#### WORK REQUIRED:
Even where a record seems odd, copy it exactly as it appears below.

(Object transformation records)
Start of Block

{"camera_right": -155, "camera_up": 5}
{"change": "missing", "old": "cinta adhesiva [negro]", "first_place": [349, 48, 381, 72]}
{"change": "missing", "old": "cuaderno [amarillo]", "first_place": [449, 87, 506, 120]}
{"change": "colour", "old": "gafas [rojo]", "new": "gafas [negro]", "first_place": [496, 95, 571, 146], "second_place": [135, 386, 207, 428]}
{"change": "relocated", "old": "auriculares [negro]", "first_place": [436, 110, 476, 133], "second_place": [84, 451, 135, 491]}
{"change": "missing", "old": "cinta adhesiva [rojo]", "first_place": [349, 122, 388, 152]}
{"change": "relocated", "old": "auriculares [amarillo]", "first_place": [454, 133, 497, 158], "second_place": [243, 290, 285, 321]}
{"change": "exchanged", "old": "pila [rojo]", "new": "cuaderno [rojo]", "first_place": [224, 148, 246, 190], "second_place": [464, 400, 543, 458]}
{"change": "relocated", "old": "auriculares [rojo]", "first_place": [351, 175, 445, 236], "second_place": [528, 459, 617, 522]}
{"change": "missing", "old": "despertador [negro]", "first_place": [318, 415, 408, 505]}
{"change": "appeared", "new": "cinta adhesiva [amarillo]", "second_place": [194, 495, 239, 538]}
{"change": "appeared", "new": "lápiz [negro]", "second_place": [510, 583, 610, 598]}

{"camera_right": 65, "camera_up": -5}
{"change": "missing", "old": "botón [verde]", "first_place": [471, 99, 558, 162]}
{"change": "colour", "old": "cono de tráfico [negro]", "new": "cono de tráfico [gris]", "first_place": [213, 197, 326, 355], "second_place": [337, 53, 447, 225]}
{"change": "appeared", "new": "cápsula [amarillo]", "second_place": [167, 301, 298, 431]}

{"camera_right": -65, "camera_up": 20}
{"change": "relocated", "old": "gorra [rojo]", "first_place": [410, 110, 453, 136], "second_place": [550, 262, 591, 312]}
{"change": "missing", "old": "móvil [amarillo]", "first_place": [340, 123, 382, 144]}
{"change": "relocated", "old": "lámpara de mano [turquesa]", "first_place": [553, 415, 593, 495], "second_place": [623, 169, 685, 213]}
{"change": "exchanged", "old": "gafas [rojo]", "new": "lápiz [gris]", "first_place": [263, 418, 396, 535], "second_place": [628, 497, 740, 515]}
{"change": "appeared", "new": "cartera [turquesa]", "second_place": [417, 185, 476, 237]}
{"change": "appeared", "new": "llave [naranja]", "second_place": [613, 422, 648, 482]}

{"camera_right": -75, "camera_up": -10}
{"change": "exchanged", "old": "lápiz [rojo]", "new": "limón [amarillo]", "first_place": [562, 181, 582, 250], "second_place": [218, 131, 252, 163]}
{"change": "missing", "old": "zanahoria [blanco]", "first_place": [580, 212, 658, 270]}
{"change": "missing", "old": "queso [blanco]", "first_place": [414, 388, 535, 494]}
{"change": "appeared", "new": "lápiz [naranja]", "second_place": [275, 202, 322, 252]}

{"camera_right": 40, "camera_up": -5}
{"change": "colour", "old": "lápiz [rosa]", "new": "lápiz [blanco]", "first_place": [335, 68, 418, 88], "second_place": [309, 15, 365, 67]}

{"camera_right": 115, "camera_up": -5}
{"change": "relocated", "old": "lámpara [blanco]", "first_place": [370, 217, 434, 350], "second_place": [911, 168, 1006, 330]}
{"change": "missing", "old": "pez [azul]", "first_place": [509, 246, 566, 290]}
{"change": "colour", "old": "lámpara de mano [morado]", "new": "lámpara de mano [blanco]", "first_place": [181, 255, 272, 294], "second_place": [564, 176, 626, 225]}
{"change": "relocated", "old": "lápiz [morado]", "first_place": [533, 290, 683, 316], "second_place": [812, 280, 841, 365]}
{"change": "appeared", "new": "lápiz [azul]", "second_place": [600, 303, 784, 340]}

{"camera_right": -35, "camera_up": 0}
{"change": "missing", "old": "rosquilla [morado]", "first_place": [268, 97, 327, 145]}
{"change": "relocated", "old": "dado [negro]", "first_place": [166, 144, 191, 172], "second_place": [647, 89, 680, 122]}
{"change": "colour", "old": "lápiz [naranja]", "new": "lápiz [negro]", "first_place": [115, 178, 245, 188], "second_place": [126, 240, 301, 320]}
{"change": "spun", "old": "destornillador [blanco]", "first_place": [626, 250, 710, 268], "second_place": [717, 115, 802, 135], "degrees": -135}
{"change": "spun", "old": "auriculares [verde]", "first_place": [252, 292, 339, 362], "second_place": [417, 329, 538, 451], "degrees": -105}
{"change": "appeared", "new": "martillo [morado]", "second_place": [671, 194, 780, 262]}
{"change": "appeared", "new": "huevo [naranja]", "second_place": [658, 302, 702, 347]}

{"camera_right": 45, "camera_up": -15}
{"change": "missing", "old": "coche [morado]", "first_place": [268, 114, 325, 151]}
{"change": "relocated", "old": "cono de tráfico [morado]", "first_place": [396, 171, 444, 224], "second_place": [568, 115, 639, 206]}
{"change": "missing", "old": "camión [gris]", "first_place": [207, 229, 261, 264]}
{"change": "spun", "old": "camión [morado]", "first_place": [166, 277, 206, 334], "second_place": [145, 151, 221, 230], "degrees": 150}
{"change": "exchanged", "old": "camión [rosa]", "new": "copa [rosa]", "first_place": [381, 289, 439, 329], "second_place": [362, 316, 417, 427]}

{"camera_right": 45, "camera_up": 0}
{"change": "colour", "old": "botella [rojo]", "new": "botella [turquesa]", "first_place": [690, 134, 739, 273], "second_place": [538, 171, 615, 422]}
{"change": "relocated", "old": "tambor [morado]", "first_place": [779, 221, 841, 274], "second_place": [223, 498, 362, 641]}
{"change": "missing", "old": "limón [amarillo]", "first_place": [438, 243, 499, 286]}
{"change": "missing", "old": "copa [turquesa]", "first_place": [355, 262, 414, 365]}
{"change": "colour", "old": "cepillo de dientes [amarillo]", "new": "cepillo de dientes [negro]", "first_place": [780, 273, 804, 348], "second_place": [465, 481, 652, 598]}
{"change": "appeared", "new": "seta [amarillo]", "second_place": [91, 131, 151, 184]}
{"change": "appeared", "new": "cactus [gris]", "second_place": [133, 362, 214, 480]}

End of Block

#### SOLUTION BELOW:
{"camera_right": -155, "camera_up": 5}
{"change": "missing", "old": "cinta adhesiva [negro]", "first_place": [349, 48, 381, 72]}
{"change": "missing", "old": "cuaderno [amarillo]", "first_place": [449, 87, 506, 120]}
{"change": "colour", "old": "gafas [rojo]", "new": "gafas [negro]", "first_place": [496, 95, 571, 146], "second_place": [135, 386, 207, 428]}
{"change": "relocated", "old": "auriculares [negro]", "first_place": [436, 110, 476, 133], "second_place": [84, 451, 135, 491]}
{"change": "missing", "old": "cinta adhesiva [rojo]", "first_place": [349, 122, 388, 152]}
{"change": "relocated", "old": "auriculares [amarillo]", "first_place": [454, 133, 497, 158], "second_place": [243, 290, 285, 321]}
{"change": "exchanged", "old": "pila [rojo]", "new": "cuaderno [rojo]", "first_place": [224, 148, 246, 190], "second_place": [464, 400, 543, 458]}
{"change": "relocated", "old": "auriculares [rojo]", "first_place": [351, 175, 445, 236], "second_place": [528, 459, 617, 522]}
{"change": "missing", "old": "despertador [negro]", "first_place": [318, 415, 408, 505]}
{"change": "appeared", "new": "cinta adhesiva [amarillo]", "second_place": [194, 495, 239, 538]}
{"change": "appeared", "new": "lápiz [negro]", "second_place": [510, 583, 610, 598]}

{"camera_right": 65, "camera_up": -5}
{"change": "missing", "old": "botón [verde]", "first_place": [471, 99, 558, 162]}
{"change": "colour", "old": "cono de tráfico [negro]", "new": "cono de tráfico [gris]", "first_place": [213, 197, 326, 355], "second_place": [337, 53, 447, 225]}
{"change": "appeared", "new": "cápsula [amarillo]", "second_place": [167, 301, 298, 431]}

{"camera_right": -65, "camera_up": 20}
{"change": "relocated", "old": "gorra [rojo]", "first_place": [410, 110, 453, 136], "second_place": [550, 262, 591, 312]}
{"change": "missing", "old": "móvil [amarillo]", "first_place": [340, 123, 382, 144]}
{"change": "relocated", "old": "lámpara de mano [turquesa]", "first_place": [553, 415, 593, 495], "second_place": [623, 169, 685, 213]}
{"change": "exchanged", "old": "gafas [rojo]", "new": "lápiz [gris]", "first_place": [263, 418, 396, 535], "second_place": [628, 497, 740, 515]}
{"change": "appeared", "new": "cartera [turquesa]", "second_place": [417, 185, 476, 237]}
{"change": "appeared", "new": "llave [naranja]", "second_place": [613, 422, 648, 482]}

{"camera_right": -75, "camera_up": -10}
{"change": "exchanged", "old": "lápiz [rojo]", "new": "limón [amarillo]", "first_place": [562, 181, 582, 250], "second_place": [218, 131, 252, 163]}
{"change": "missing", "old": "zanahoria [blanco]", "first_place": [580, 212, 658, 270]}
{"change": "missing", "old": "queso [blanco]", "first_place": [414, 388, 535, 494]}
{"change": "appeared", "new": "lápiz [naranja]", "second_place": [275, 202, 322, 252]}

{"camera_right": 40, "camera_up": -5}
{"change": "colour", "old": "lápiz [rosa]", "new": "lápiz [blanco]", "first_place": [335, 68, 418, 88], "second_place": [309, 15, 365, 67]}

{"camera_right": 115, "camera_up": -5}
{"change": "relocated", "old": "lámpara [blanco]", "first_place": [370, 217, 434, 350], "second_place": [911, 168, 1006, 330]}
{"change": "missing", "old": "pez [azul]", "first_place": [509, 246, 566, 290]}
{"change": "colour", "old": "lámpara de mano [morado]", "new": "lámpara de mano [blanco]", "first_place": [181, 255, 272, 294], "second_place": [564, 176, 626, 225]}
{"change": "relocated", "old": "lápiz [morado]", "first_place": [533, 290, 683, 316], "second_place": [812, 280, 841, 365]}
{"change": "appeared", "new": "lápiz [azul]", "second_place": [600, 303, 784, 340]}

{"camera_right": -35, "camera_up": 0}
{"change": "missing", "old": "rosquilla [morado]", "first_place": [268, 97, 327, 145]}
{"change": "relocated", "old": "dado [negro]", "first_place": [166, 144, 191, 172], "second_place": [647, 89, 680, 122]}
{"change": "colour", "old": "lápiz [naranja]", "new": "lápiz [negro]", "first_place": [115, 178, 245, 188], "second_place": [126, 240, 301, 320]}
{"change": "spun", "old": "destornillador [blanco]", "first_place": [626, 250, 710, 268], "second_place": [717, 115, 802, 135], "degrees": -135}
{"change": "spun", "old": "auriculares [verde]", "first_place": [252, 292, 339, 362], "second_place": [417, 329, 538, 451], "degrees": -105}
{"change": "appeared", "new": "martillo [morado]", "second_place": [671, 194, 780, 262]}
{"change": "appeared", "new": "huevo [naranja]", "second_place": [658, 302, 702, 347]}

{"camera_right": 45, "camera_up": -15}
{"change": "missing", "old": "coche [morado]", "first_place": [268, 114, 325, 151]}
{"change": "relocated", "old": "cono de tráfico [morado]", "first_place": [396, 171, 444, 224], "second_place": [568, 115, 639, 206]}
{"change": "missing", "old": "camión [gris]", "first_place": [207, 229, 261, 264]}
{"change": "spun", "old": "camión [morado]", "first_place": [166, 277, 206, 334], "second_place": [145, 151, 221, 230], "degrees": 150}
{"change": "exchanged", "old": "camión [rosa]", "new": "copa [rosa]", "first_place": [381, 289, 439, 329], "second_place": [362, 316, 417, 427]}

{"camera_right": 45, "camera_up": 0}
{"change": "colour", "old": "botella [rojo]", "new": "botella [turquesa]", "first_place": [690, 134, 739, 273], "second_place": [538, 171, 615, 422]}
{"change": "relocated", "old": "tambor [morado]", "first_place": [779, 221, 841, 274], "second_place": [223, 498, 362, 641]}
{"change": "missing", "old": "limón [amarillo]", "first_place": [438, 243, 499, 286]}
{"change": "missing", "old": "copa [turquesa]", "first_place": [355, 262, 414, 365]}
{"change": "colour", "old": "cepillo de dientes [amarillo]", "new": "cepillo de dientes [negro]", "first_place": [780, 273, 804, 348], "second_place": [465, 481, 652, 598]}
{"change": "appeared", "new": "seta [amarillo]", "second_place": [91, 131, 151, 184]}
{"change": "appeared", "new": "cactus [gris]", "second_place": [133, 362, 214, 480]}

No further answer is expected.